═══ EXCERPTED RECORDS
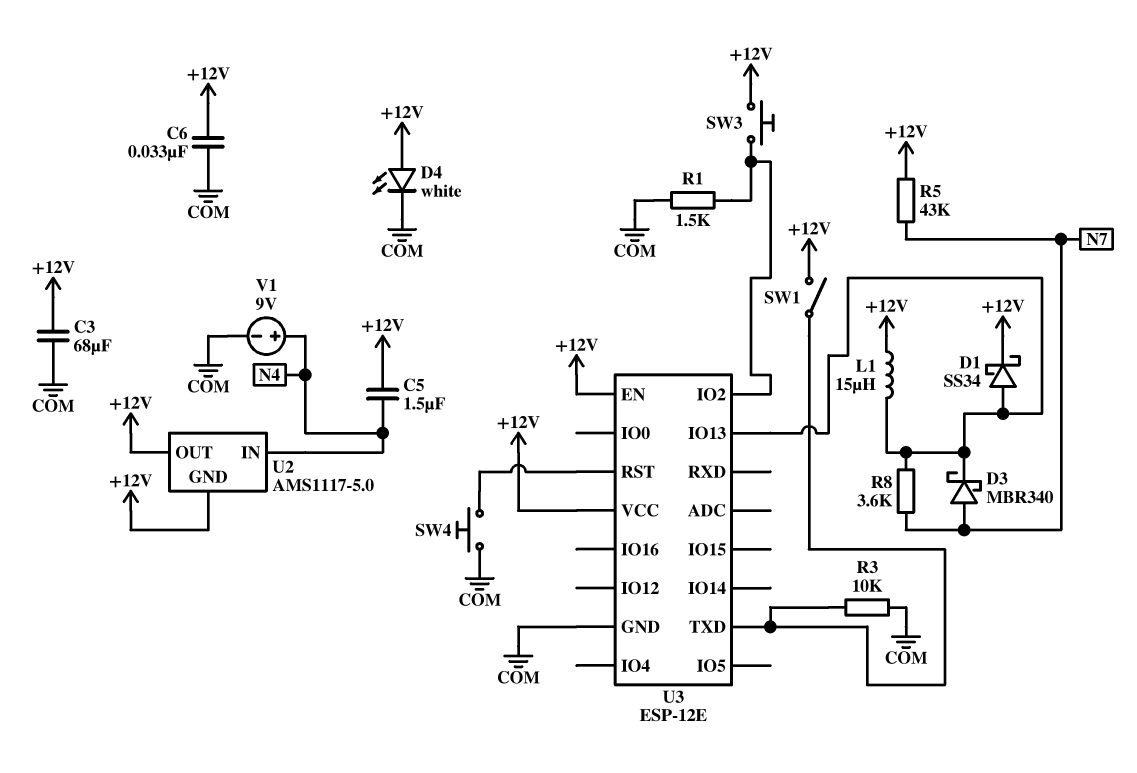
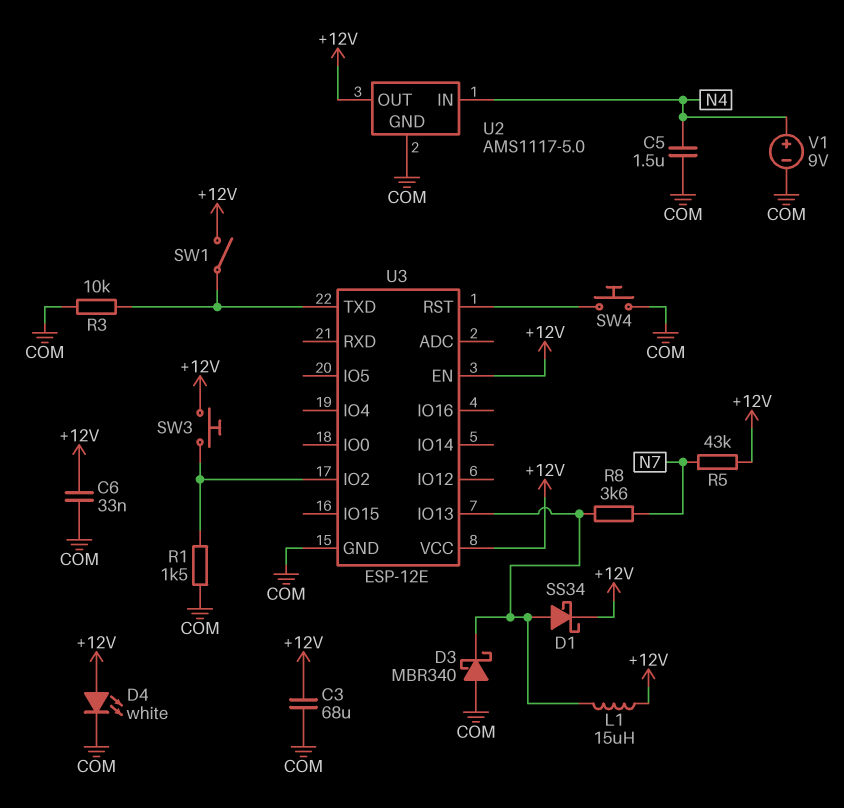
C5: 1.5uF (+12V, N4) -> 1.5uF (COM, N4)
D3: schottky MBR340 (A N7, K U3/IO13) -> schottky MBR340 (A COM, K U3/IO13)
U2 pin GND: +12V -> COM

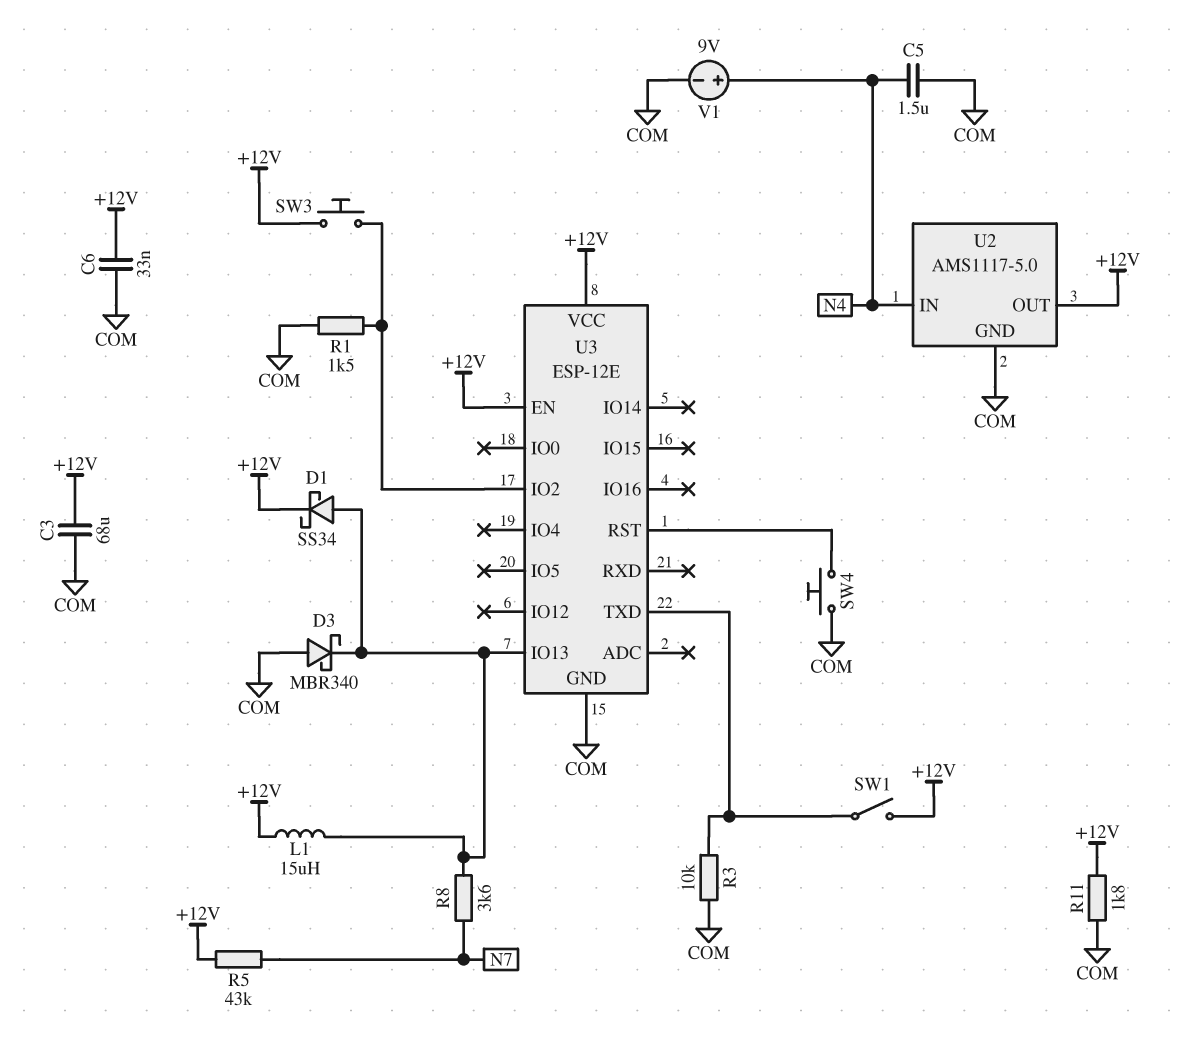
D4: LED white (A +12V, K COM) -> none
R11: none -> 1.8k (+12V, COM)

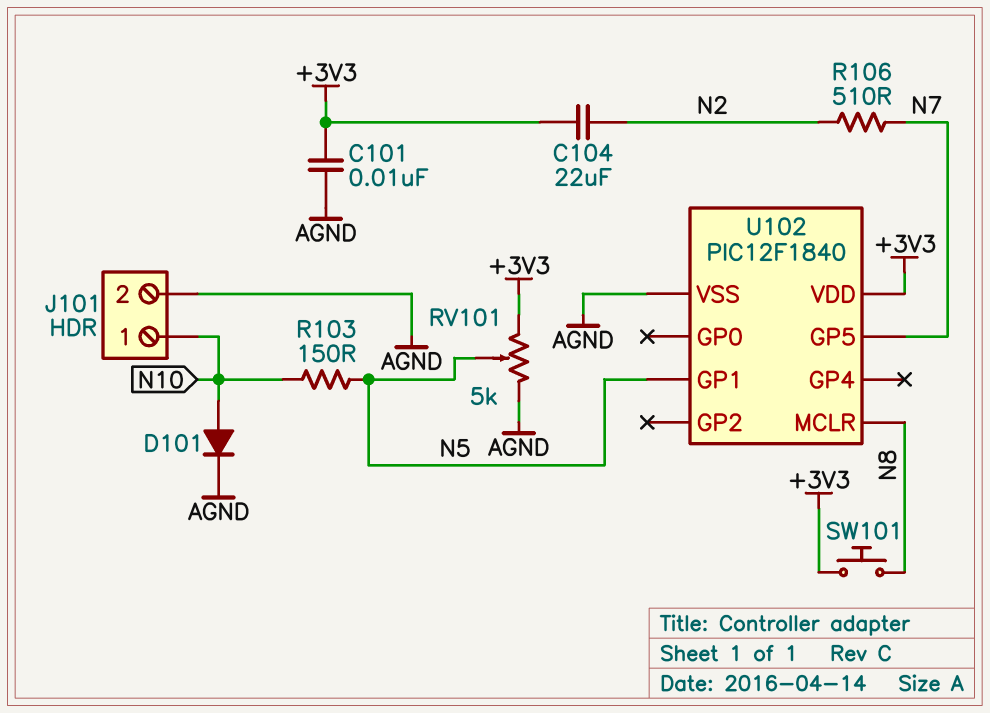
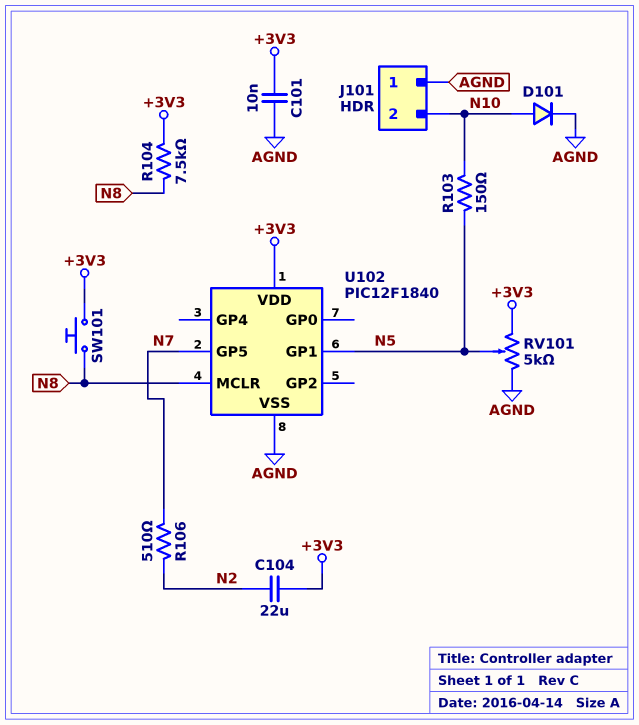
J101 pin 1: N10 -> AGND
J101 pin 2: AGND -> N10
R104: none -> 7.5k (+3V3, N8)

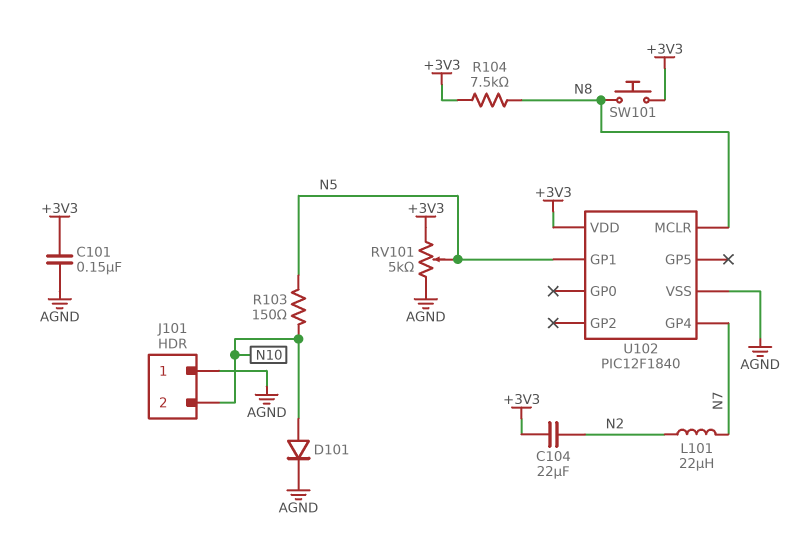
C101: 10nF (+3V3, AGND) -> 150nF (+3V3, AGND)
L101: none -> 22uH (N2, N7)
R106: 510 (N2, N7) -> none
U102 pin GP4: none -> N7
U102 pin GP5: N7 -> none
══════
> TASK DETAILS:
Scan the data above; copy every line where "AGND" appears.

> RESPONSE BELOW:
J101 pin 1: N10 -> AGND
J101 pin 2: AGND -> N10
C101: 10nF (+3V3, AGND) -> 150nF (+3V3, AGND)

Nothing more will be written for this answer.